BEGIN Supplied material
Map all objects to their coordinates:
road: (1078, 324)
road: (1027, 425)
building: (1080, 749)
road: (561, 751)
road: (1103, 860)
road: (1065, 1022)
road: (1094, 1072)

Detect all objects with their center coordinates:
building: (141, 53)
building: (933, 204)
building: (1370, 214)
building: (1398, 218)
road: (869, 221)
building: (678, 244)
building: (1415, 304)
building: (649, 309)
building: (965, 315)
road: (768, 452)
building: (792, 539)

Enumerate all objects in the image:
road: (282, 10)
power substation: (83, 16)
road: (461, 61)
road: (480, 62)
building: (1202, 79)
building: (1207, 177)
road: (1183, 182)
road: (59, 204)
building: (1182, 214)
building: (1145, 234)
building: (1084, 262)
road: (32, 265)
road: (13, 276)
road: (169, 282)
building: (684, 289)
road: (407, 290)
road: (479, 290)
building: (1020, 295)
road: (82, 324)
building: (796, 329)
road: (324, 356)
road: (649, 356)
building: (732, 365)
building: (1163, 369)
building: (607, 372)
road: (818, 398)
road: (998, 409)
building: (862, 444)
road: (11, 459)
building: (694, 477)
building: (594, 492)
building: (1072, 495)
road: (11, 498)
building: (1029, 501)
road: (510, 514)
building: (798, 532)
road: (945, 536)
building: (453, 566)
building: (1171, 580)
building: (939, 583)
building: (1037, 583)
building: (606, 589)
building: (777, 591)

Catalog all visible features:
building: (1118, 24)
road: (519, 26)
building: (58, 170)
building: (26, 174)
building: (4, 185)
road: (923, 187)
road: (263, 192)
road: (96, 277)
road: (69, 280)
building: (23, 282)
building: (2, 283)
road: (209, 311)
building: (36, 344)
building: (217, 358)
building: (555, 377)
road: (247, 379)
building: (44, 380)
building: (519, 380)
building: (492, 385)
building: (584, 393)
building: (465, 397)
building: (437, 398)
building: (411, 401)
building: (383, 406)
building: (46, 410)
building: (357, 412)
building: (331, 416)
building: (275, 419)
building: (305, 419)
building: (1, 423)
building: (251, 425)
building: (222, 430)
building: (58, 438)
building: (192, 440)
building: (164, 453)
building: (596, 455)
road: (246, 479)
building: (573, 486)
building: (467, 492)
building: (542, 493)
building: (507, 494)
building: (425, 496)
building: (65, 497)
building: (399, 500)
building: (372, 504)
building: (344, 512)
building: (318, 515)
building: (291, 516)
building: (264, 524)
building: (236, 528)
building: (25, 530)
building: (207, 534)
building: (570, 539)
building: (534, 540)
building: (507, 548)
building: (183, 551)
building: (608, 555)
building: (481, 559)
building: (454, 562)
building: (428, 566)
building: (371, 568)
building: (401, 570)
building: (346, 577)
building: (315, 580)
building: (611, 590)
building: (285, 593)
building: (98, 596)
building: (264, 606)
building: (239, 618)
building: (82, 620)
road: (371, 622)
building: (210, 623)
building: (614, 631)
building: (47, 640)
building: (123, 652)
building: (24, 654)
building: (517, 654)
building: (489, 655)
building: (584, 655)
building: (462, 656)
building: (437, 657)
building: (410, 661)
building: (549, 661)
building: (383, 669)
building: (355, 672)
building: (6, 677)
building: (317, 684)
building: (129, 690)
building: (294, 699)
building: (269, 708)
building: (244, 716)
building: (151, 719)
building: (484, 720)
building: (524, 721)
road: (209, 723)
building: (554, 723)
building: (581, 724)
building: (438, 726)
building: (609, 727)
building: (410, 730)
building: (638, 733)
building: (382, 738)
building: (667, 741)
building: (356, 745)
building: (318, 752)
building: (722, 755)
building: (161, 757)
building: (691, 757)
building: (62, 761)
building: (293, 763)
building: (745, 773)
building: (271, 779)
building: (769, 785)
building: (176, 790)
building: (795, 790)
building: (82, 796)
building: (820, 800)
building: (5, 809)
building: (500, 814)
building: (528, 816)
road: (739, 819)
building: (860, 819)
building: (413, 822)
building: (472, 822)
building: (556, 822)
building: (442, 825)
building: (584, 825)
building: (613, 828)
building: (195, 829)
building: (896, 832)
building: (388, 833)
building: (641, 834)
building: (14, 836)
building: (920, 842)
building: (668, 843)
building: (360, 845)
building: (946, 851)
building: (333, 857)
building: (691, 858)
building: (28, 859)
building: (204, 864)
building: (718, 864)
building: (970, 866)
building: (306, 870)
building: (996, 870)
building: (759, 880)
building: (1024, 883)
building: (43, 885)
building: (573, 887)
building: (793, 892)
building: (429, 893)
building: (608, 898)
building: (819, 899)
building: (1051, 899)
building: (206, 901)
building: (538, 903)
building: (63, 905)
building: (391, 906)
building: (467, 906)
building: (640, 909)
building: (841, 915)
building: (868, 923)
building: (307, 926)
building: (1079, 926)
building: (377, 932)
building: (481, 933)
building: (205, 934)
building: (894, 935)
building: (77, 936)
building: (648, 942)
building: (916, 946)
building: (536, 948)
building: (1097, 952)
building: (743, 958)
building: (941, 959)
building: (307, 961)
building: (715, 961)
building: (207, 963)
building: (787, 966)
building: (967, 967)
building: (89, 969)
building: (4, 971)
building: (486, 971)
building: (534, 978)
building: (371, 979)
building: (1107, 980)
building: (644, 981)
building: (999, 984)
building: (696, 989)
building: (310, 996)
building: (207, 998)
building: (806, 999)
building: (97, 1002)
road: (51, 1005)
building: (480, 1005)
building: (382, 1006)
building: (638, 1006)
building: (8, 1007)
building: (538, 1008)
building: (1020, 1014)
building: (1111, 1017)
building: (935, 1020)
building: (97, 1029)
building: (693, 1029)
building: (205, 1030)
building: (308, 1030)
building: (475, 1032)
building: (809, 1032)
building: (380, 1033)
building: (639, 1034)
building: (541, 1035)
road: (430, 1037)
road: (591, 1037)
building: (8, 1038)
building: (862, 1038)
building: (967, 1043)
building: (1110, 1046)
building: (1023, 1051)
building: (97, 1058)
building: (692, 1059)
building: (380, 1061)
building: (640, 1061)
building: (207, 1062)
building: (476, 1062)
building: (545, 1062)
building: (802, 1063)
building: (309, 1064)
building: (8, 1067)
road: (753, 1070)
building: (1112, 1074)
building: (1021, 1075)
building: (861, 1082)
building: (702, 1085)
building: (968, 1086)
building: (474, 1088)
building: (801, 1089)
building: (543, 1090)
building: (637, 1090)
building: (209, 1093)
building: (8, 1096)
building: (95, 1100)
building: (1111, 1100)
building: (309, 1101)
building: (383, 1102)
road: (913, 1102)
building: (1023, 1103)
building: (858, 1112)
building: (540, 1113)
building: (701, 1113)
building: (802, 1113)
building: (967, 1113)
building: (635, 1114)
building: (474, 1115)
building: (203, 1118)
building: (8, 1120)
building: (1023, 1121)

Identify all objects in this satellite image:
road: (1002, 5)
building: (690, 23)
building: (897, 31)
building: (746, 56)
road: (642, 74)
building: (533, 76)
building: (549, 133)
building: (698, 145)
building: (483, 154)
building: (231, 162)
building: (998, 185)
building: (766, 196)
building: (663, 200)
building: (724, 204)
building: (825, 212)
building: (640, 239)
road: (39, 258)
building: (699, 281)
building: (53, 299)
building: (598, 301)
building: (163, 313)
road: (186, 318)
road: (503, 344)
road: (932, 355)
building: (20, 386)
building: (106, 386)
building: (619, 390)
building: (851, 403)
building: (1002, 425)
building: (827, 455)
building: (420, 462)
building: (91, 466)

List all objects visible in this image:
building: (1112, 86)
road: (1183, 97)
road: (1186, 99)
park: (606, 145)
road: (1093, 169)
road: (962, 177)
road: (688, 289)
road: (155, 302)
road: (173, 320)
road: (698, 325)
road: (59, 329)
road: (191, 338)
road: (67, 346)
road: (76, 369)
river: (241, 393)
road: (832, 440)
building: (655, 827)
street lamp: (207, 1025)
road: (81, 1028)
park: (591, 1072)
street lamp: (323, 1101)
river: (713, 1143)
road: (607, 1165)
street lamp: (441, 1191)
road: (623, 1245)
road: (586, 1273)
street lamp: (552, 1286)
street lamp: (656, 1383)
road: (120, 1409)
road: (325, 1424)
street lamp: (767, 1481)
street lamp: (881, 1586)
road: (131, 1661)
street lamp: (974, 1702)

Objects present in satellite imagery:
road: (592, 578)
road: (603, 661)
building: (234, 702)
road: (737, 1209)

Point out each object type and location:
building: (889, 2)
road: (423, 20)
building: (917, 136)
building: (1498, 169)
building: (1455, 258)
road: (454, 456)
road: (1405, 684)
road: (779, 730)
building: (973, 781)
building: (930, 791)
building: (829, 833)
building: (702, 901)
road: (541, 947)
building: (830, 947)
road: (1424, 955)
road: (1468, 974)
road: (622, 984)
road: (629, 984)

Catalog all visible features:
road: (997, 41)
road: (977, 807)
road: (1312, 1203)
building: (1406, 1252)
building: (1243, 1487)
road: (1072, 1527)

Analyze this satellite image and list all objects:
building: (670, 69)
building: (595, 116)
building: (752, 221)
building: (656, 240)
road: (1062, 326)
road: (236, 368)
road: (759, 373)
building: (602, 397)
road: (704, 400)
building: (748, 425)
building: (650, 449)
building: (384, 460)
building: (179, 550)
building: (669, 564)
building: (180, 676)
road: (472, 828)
END Supplied material
- _Problem statement_
Every line of the records that includes the word "this" should be gathered.

- _Problem solution_
Identify all objects in this satellite image:
List all objects visible in this image:
Analyze this satellite image and list all objects:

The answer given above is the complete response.